▶ _TASK STATEMENT_: Count the lines of the data that have the word "MCLR", then report the number without anything else.

(Modification records)
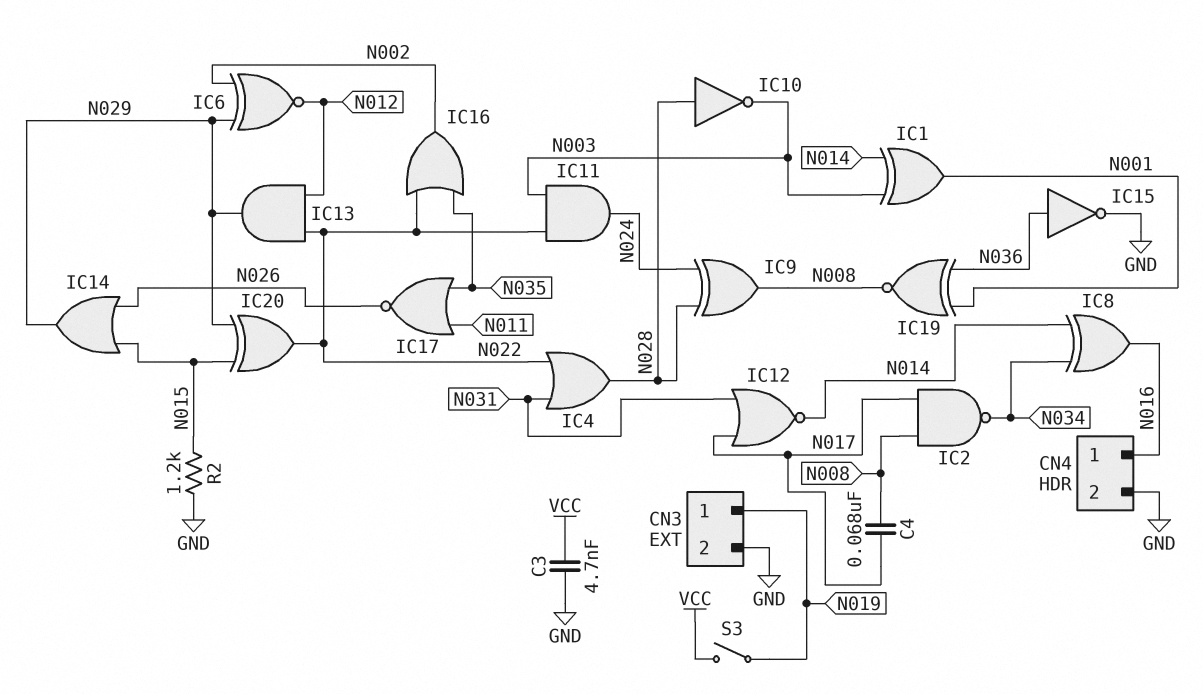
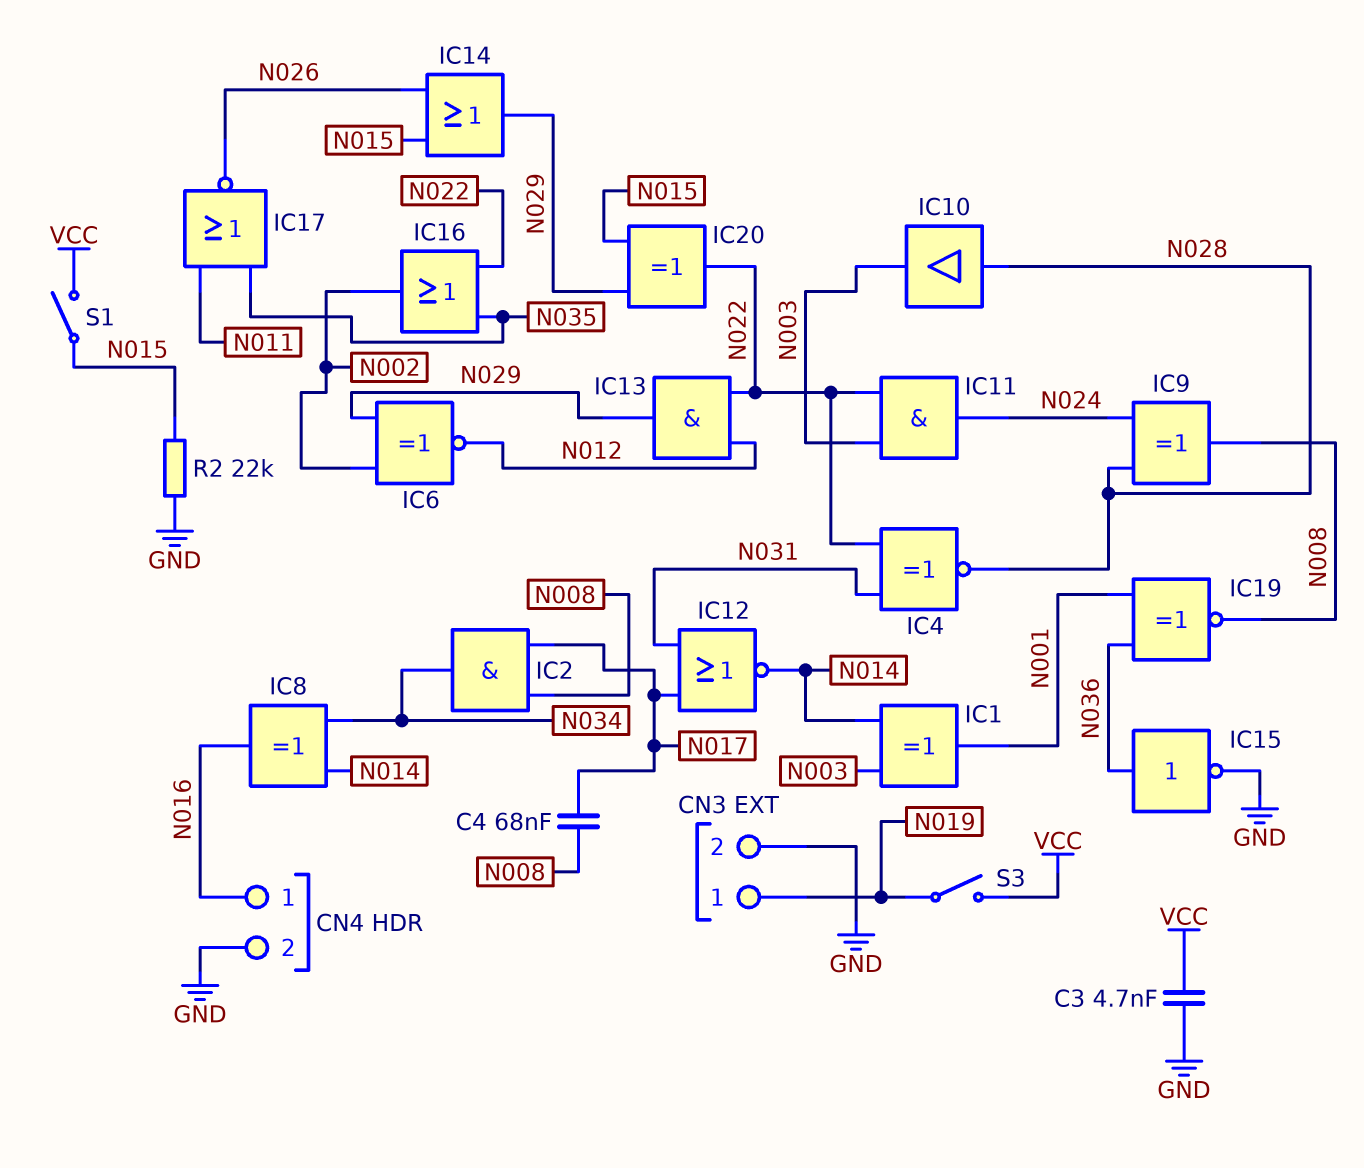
IC2: NAND (in N008, in N017, out N034) -> AND (in N008, in N017, out N034)
IC4: OR (in N022, in N031, out N028) -> XNOR (in N022, in N031, out N028)
IC10: NOT (in N028, out N003) -> buffer (in N028, out N003)
R2: 1.2k (GND, N015) -> 22k (GND, N015)
S1: none -> switch (N015, VCC)

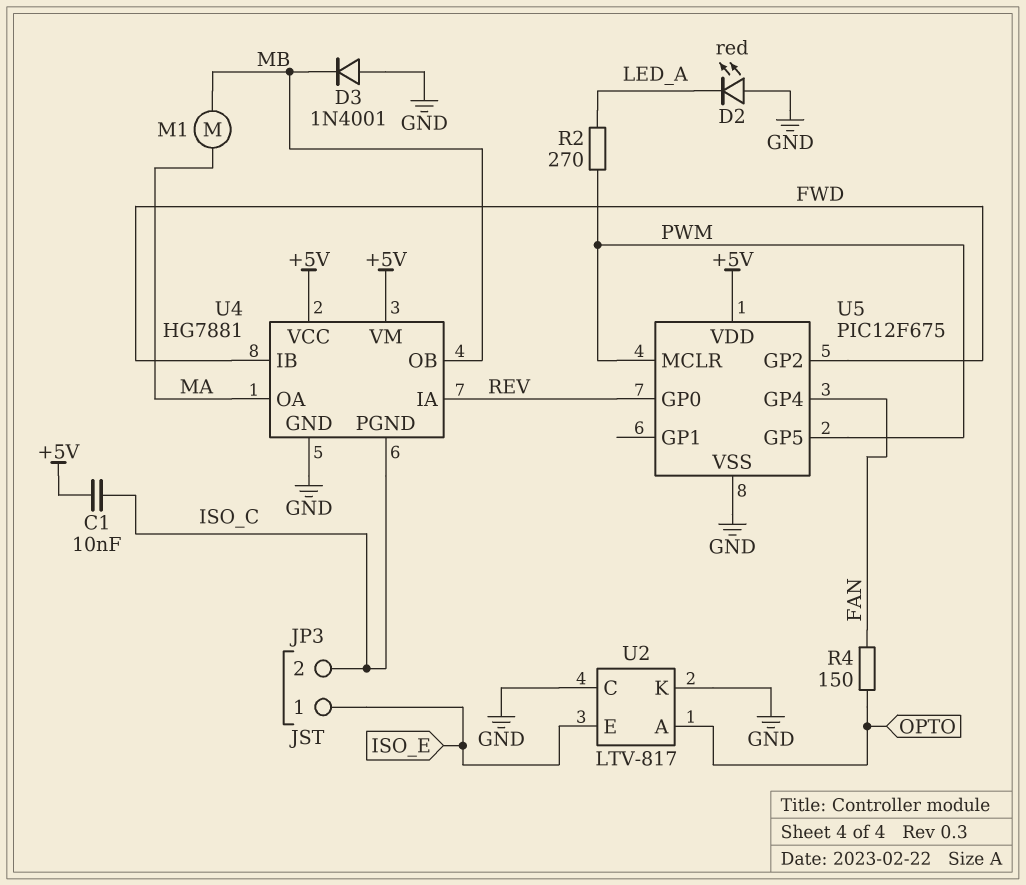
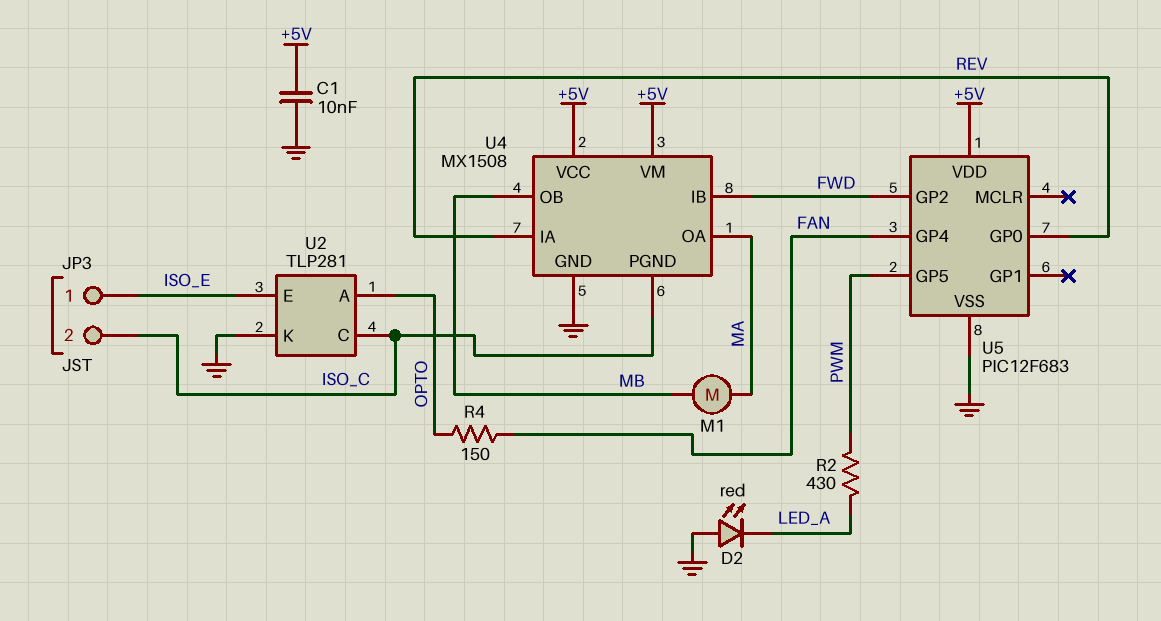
C1: 10nF (+5V, ISO_C) -> 10nF (+5V, GND)
D3: diode 1N4001 (A GND, K MB) -> none
R2: 270 (LED_A, PWM) -> 430 (LED_A, PWM)
U2: LTV-817 -> TLP281
U2 pin C: GND -> ISO_C
U4: HG7881 -> MX1508
U5: PIC12F675 -> PIC12F683
U5 pin MCLR: PWM -> none

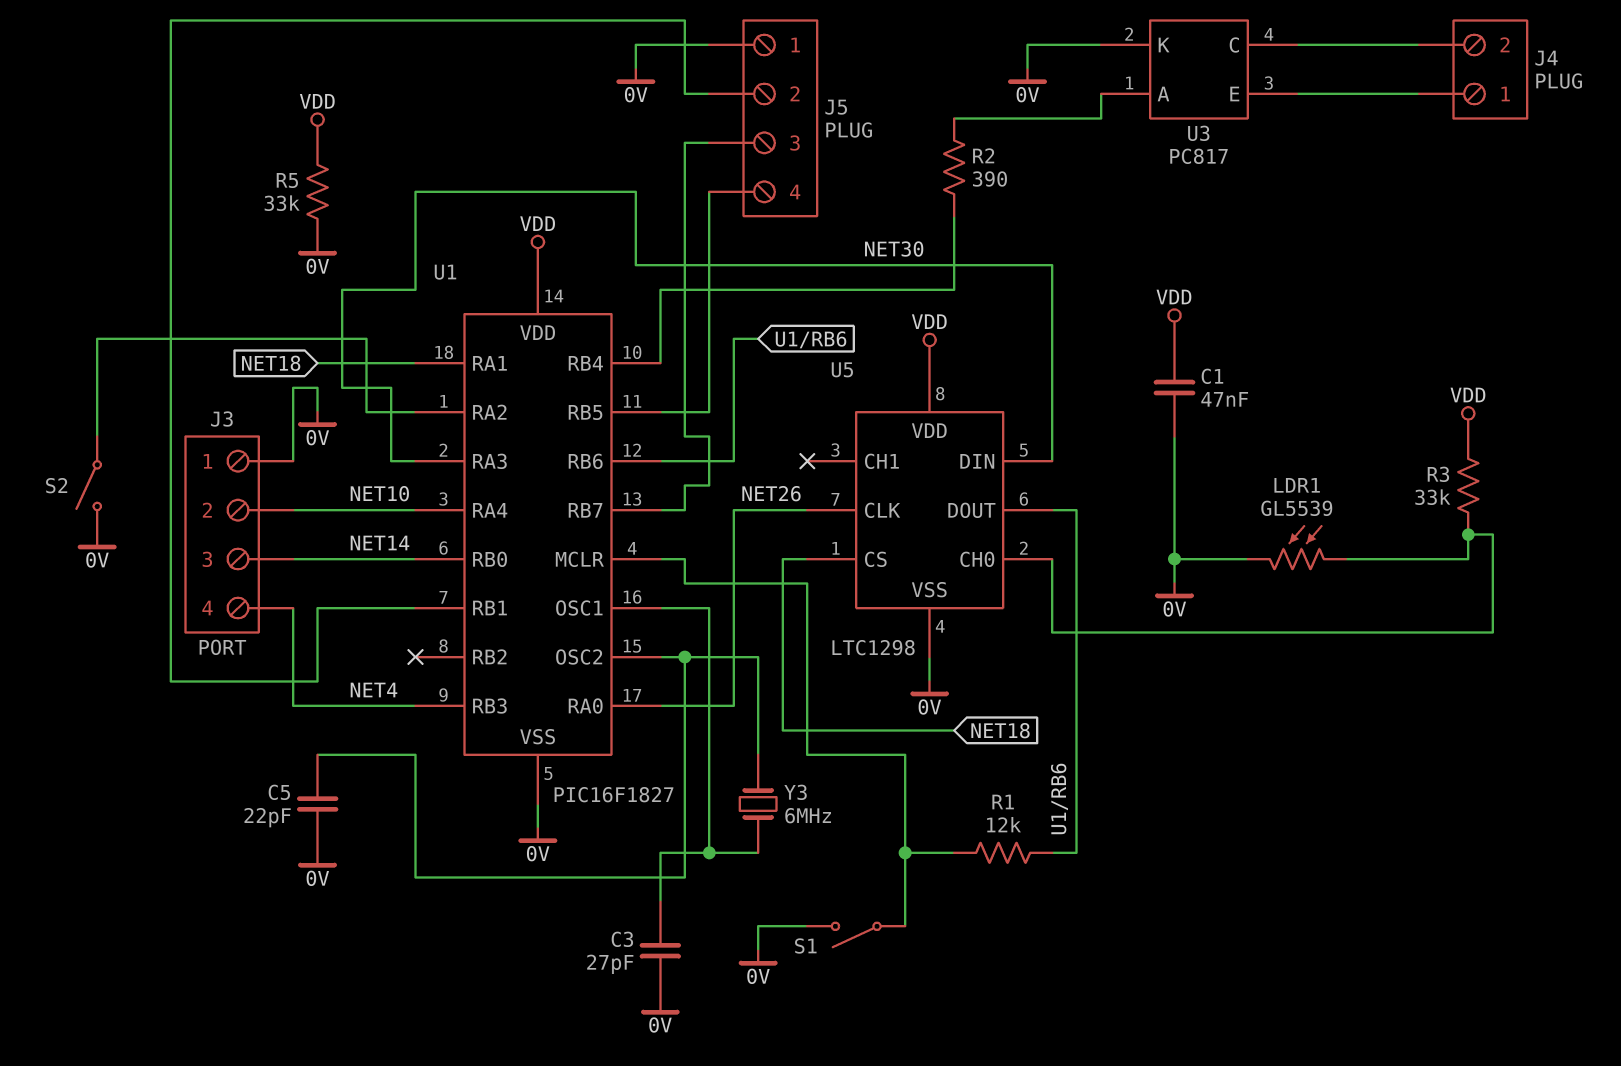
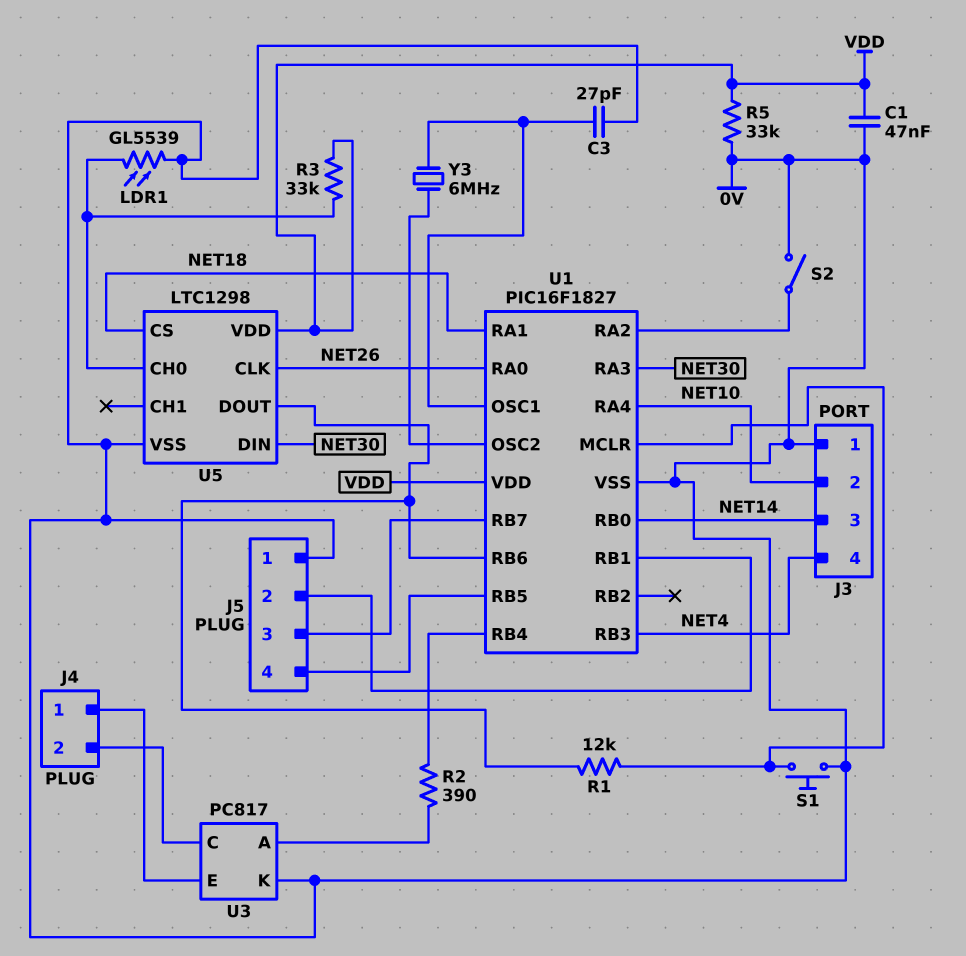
C5: 22pF (0V, U1/OSC2) -> none
S1: switch (0V, U1/MCLR) -> button (0V, U1/MCLR)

▶ _TASK OUTPUT_: 2